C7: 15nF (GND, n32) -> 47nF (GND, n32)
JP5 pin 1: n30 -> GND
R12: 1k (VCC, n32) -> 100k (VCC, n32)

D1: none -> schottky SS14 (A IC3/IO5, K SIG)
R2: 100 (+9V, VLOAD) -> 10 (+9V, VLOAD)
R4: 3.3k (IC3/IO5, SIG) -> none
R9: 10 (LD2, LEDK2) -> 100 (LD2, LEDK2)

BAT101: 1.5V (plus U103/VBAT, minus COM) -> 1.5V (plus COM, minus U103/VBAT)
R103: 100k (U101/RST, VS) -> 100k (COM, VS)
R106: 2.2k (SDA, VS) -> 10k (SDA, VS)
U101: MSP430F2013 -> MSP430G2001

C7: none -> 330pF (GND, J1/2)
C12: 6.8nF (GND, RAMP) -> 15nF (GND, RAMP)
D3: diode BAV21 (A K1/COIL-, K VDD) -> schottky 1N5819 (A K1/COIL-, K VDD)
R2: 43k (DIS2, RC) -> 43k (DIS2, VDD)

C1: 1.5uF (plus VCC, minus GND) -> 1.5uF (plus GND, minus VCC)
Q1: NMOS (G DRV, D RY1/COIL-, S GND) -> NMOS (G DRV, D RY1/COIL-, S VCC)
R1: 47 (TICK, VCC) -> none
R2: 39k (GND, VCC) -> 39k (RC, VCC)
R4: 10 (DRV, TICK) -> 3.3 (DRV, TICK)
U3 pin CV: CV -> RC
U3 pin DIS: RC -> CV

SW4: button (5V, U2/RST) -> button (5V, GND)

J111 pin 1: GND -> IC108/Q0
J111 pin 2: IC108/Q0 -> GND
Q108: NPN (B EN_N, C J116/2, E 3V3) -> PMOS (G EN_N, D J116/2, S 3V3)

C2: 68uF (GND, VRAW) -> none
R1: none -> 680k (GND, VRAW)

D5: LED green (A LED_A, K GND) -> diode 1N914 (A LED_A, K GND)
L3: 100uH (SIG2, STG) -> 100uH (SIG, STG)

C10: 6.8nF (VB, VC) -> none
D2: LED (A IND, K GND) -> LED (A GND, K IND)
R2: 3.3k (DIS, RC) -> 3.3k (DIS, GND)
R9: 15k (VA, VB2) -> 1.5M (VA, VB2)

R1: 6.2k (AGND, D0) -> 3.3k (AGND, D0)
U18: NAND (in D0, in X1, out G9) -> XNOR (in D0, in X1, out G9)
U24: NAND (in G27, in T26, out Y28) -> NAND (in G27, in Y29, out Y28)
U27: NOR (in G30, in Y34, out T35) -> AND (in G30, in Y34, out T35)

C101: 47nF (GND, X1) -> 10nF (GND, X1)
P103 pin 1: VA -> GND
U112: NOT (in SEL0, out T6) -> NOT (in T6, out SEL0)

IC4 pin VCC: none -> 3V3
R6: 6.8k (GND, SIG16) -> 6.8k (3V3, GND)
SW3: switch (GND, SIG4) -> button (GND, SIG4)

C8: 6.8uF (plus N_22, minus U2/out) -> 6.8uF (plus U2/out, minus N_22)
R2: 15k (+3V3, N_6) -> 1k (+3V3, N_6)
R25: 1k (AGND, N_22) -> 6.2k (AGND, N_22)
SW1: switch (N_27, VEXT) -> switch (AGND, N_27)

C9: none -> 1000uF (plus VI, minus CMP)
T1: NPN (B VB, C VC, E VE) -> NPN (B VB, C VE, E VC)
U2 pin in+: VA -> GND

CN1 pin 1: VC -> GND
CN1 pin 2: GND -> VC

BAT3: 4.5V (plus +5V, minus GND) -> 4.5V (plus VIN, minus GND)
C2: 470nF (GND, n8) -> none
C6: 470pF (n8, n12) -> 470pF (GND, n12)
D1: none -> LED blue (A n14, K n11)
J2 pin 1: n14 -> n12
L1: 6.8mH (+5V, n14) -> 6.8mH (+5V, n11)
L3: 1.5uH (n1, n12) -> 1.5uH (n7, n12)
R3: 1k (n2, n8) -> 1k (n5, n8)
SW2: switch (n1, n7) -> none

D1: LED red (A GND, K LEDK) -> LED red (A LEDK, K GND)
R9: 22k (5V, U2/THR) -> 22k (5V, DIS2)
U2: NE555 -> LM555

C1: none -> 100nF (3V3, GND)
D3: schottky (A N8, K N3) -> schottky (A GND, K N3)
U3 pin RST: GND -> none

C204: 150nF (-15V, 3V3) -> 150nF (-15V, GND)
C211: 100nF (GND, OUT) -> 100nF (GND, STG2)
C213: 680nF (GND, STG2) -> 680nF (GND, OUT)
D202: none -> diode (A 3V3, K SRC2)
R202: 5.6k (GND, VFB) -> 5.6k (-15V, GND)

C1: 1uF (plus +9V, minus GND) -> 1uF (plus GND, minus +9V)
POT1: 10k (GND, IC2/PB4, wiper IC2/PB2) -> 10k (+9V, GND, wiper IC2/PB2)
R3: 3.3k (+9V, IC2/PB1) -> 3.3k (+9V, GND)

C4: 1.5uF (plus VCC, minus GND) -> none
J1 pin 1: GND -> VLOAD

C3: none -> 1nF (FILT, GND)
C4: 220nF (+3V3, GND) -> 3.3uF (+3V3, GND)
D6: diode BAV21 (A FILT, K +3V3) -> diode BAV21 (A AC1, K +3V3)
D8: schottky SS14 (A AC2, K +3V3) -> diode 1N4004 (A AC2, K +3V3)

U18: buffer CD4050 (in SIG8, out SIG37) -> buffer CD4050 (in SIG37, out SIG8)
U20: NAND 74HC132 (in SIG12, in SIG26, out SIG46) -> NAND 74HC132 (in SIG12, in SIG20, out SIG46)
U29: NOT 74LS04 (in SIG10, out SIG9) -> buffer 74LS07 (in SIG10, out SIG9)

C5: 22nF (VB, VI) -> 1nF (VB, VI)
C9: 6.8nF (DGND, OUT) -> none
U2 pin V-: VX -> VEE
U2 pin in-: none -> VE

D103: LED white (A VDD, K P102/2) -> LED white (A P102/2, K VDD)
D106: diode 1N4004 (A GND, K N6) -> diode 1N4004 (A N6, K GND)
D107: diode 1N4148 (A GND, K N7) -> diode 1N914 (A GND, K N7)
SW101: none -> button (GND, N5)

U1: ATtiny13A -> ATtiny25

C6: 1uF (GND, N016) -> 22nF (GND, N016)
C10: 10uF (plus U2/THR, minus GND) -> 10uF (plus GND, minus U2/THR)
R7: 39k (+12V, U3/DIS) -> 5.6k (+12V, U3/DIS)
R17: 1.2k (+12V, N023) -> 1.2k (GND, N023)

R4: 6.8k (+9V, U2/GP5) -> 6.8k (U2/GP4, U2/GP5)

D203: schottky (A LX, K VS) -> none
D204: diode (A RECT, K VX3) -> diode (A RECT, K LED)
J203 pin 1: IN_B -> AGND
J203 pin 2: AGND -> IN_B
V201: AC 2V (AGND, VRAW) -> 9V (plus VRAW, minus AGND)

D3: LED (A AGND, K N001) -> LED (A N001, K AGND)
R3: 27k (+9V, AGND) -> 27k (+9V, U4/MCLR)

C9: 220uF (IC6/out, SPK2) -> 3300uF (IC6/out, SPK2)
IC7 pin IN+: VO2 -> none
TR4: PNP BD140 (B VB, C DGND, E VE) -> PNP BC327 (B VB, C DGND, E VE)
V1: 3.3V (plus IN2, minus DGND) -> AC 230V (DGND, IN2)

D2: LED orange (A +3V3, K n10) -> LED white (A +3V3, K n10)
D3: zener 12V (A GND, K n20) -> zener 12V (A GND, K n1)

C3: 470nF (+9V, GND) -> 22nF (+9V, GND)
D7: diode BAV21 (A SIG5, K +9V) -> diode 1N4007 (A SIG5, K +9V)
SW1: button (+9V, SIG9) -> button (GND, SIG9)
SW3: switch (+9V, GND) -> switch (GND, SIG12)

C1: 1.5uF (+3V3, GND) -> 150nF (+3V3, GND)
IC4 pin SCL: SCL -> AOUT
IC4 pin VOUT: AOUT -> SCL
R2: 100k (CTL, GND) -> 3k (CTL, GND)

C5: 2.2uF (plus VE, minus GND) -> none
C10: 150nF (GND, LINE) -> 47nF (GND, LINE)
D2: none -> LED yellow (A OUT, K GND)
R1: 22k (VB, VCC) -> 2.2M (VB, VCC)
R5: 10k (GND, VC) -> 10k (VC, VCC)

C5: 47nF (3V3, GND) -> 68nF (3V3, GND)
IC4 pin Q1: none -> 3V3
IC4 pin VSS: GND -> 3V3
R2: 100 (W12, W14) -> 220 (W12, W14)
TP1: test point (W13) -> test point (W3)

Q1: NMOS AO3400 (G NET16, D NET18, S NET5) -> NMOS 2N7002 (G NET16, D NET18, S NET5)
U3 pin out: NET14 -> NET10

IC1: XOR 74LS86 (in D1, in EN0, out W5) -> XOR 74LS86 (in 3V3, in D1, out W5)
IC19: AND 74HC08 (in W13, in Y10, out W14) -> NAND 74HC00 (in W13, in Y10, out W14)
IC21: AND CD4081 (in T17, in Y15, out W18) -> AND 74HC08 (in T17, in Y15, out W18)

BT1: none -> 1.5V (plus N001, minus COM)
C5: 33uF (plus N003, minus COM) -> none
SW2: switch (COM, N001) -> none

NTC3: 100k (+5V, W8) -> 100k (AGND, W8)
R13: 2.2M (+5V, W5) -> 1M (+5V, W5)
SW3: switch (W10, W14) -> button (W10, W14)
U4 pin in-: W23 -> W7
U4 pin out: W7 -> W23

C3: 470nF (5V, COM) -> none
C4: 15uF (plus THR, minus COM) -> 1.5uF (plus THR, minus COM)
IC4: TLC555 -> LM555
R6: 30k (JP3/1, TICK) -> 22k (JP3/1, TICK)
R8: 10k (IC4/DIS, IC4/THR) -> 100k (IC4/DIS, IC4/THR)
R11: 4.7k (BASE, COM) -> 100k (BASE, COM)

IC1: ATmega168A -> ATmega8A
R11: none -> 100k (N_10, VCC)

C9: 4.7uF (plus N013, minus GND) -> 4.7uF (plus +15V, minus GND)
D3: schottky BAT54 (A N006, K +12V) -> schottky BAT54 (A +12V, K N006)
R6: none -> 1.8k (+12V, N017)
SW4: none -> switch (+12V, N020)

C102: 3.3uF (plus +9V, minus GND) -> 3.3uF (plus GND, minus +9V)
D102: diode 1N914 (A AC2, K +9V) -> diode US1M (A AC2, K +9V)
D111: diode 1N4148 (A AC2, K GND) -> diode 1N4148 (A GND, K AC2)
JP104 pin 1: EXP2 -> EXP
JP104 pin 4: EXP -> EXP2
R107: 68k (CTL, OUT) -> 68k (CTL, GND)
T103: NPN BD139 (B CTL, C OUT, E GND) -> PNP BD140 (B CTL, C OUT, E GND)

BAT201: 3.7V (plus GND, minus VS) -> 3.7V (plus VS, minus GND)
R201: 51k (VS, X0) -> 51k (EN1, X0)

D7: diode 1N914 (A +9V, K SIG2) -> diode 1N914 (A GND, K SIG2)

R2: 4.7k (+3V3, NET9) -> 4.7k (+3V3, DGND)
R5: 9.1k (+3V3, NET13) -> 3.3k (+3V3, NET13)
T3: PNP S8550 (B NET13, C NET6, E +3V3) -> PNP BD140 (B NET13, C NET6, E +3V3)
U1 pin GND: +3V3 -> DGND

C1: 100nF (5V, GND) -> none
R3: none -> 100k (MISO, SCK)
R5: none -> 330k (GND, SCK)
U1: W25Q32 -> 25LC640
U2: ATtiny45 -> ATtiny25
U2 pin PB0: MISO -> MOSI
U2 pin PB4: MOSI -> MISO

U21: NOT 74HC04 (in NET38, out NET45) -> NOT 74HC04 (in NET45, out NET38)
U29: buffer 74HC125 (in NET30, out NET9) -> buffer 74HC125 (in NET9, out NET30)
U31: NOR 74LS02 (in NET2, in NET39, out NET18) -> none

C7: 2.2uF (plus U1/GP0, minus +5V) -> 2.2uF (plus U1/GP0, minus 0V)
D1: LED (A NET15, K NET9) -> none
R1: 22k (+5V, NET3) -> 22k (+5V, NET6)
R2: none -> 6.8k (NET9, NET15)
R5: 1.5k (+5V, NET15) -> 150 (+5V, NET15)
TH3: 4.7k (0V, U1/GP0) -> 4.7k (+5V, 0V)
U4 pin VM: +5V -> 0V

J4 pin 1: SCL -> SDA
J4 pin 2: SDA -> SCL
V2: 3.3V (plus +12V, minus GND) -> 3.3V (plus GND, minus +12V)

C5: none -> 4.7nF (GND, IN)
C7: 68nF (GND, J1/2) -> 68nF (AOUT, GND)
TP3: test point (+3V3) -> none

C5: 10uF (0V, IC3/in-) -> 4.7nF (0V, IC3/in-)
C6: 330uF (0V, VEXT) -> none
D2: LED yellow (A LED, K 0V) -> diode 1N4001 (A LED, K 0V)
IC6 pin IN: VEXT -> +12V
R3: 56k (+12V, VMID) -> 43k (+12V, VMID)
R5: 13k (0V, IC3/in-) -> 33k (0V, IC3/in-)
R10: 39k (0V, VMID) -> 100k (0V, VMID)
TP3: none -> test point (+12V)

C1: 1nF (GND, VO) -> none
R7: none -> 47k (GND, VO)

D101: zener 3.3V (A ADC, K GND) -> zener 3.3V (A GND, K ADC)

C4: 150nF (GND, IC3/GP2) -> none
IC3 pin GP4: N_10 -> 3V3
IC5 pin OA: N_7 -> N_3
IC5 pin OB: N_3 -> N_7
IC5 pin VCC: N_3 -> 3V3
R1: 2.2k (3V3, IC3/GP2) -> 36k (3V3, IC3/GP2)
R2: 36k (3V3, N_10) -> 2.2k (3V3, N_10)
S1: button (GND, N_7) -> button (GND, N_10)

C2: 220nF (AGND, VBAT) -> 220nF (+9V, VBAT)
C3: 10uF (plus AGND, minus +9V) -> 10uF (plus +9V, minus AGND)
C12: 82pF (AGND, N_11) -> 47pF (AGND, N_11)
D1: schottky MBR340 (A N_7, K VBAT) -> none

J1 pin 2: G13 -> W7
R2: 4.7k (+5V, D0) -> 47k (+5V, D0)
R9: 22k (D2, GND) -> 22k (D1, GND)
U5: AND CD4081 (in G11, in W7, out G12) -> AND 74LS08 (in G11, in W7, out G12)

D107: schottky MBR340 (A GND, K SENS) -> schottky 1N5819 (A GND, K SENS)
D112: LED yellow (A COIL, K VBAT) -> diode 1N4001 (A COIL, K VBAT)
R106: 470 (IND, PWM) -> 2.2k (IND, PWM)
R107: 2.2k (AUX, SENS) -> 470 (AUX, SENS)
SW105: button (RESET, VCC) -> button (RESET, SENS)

-------

EXERCISE PROMPT = What is needed is every line of the records that contains the word "NMOS".

ANSWER BELOW =
Q1: NMOS (G DRV, D RY1/COIL-, S GND) -> NMOS (G DRV, D RY1/COIL-, S VCC)
Q1: NMOS AO3400 (G NET16, D NET18, S NET5) -> NMOS 2N7002 (G NET16, D NET18, S NET5)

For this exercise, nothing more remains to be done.